Problem to work on :: Which lines of the data hold the word "pink"? Copy all of them.

Source material ::
################

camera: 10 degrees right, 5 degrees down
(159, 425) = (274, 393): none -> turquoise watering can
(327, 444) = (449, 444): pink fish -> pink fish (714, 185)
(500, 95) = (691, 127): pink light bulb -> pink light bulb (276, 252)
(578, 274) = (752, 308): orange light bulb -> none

################

Task result ::
(327, 444) = (449, 444): pink fish -> pink fish (714, 185)
(500, 95) = (691, 127): pink light bulb -> pink light bulb (276, 252)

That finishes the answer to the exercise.